#### Recorded information

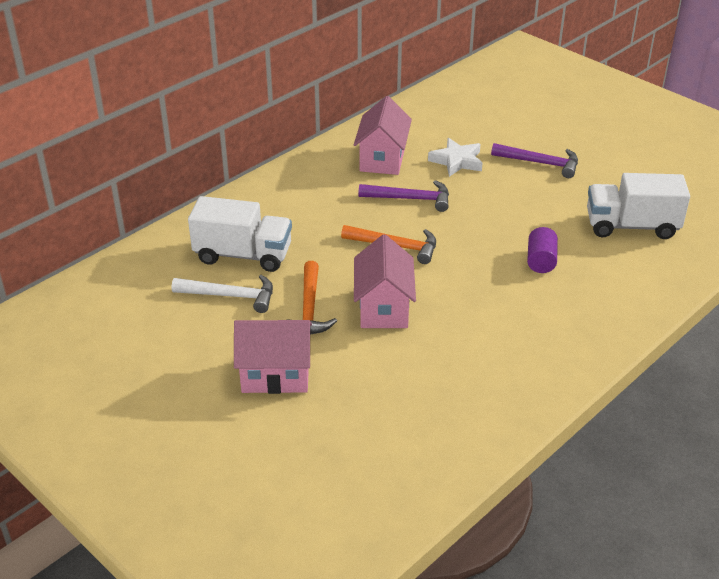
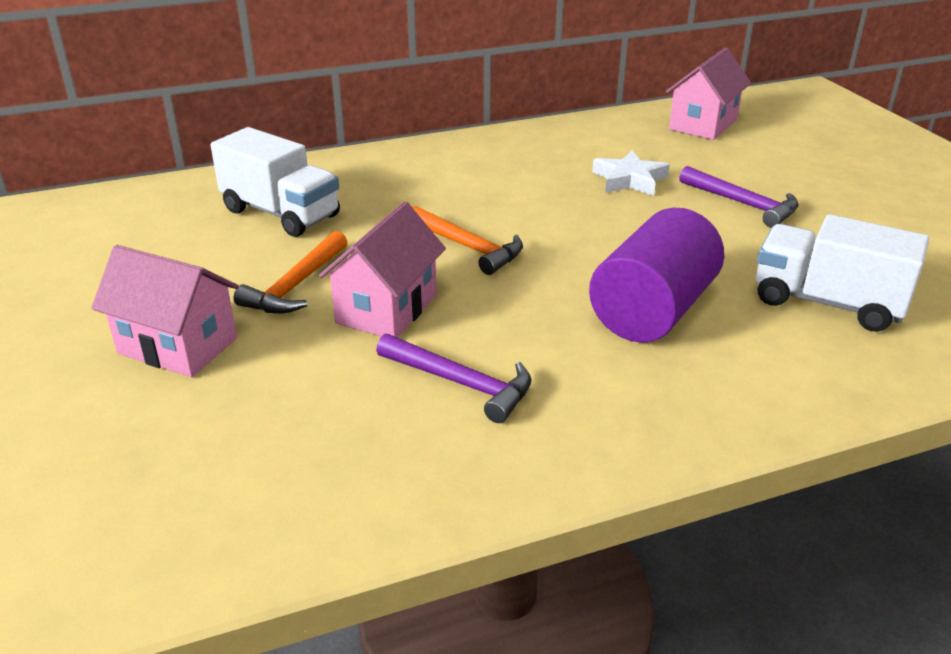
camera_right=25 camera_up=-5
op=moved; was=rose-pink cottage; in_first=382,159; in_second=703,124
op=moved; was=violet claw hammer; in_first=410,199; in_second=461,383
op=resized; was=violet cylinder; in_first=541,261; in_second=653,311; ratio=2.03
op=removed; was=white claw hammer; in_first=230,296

########

◆ **Problem statement**:
Write out exactly the final stretch of the records: the line containing "op=moved; was=violet claw" and every line after it, through the last, and nothing else.

◆ **Solved exercise**:
op=moved; was=violet claw hammer; in_first=410,199; in_second=461,383
op=resized; was=violet cylinder; in_first=541,261; in_second=653,311; ratio=2.03
op=removed; was=white claw hammer; in_first=230,296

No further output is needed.